(Records from a data collection)
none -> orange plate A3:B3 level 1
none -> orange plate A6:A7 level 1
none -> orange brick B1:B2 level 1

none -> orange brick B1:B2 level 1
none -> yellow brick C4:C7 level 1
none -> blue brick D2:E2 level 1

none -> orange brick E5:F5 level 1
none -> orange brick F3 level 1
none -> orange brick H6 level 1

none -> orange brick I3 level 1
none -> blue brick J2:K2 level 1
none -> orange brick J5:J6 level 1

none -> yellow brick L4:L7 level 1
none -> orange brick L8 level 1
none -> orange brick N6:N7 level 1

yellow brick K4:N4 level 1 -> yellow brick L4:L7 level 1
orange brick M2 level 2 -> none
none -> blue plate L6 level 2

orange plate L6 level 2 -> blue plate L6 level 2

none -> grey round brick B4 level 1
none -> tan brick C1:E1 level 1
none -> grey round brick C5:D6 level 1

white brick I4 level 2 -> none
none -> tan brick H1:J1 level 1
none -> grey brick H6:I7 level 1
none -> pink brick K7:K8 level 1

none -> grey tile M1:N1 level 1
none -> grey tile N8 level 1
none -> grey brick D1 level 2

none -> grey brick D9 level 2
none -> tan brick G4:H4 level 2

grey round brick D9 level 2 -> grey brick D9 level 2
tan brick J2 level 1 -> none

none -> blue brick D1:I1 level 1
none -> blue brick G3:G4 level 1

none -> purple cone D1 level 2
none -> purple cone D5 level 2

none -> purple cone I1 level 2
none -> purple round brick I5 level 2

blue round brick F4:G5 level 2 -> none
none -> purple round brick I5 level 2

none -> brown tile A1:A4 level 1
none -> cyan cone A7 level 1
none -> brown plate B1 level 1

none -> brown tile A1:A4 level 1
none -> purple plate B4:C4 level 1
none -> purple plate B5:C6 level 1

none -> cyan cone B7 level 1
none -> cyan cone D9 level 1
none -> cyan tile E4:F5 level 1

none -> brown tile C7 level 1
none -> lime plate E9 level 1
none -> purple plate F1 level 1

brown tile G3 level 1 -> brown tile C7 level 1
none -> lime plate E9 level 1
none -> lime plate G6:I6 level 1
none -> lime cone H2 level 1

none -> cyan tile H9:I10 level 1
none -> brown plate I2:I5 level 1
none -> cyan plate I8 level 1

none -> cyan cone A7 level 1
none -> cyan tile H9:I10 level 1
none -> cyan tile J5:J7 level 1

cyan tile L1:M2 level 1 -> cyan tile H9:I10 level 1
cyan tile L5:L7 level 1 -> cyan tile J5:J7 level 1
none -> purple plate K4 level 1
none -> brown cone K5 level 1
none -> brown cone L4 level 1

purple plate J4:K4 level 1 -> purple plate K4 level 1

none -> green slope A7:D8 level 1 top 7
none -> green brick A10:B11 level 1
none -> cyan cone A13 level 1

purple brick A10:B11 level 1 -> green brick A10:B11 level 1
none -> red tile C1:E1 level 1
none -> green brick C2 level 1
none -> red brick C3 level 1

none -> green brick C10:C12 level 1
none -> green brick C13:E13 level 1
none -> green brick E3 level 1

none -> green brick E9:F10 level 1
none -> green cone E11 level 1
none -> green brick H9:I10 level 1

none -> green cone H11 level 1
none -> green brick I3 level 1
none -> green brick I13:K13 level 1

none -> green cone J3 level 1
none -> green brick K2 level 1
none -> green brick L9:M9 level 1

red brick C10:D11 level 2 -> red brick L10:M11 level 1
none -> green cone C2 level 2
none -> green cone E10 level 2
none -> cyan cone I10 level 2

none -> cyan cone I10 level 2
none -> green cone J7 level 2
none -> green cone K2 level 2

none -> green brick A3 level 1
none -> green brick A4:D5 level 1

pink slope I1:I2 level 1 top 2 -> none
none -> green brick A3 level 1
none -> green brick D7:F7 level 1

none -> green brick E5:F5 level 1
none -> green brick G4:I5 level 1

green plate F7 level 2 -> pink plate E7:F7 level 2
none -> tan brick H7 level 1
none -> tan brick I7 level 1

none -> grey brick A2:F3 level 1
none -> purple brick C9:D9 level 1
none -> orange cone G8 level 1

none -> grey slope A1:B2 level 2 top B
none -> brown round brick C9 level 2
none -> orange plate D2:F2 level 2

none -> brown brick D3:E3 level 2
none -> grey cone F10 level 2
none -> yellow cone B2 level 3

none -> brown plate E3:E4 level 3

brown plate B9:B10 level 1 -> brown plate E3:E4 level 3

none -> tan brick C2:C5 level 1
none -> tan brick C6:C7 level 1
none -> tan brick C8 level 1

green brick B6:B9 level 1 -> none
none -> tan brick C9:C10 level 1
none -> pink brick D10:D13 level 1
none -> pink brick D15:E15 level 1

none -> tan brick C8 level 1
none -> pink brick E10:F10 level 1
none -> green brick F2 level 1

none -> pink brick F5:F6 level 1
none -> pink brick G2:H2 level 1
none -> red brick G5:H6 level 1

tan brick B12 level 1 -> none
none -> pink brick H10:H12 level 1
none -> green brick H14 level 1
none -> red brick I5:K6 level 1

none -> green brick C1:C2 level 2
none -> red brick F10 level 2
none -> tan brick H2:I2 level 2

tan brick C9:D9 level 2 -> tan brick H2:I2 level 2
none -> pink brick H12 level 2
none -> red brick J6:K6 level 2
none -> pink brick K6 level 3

◆ REQUIRED ACTION ◆
Retype exactly the lines above, from the one with "purple plate J4:K4" through the one with "none -> green brick H9:I10 level 1", inclusive.

◆ ANSWER ◆
purple plate J4:K4 level 1 -> purple plate K4 level 1

none -> green slope A7:D8 level 1 top 7
none -> green brick A10:B11 level 1
none -> cyan cone A13 level 1

purple brick A10:B11 level 1 -> green brick A10:B11 level 1
none -> red tile C1:E1 level 1
none -> green brick C2 level 1
none -> red brick C3 level 1

none -> green brick C10:C12 level 1
none -> green brick C13:E13 level 1
none -> green brick E3 level 1

none -> green brick E9:F10 level 1
none -> green cone E11 level 1
none -> green brick H9:I10 level 1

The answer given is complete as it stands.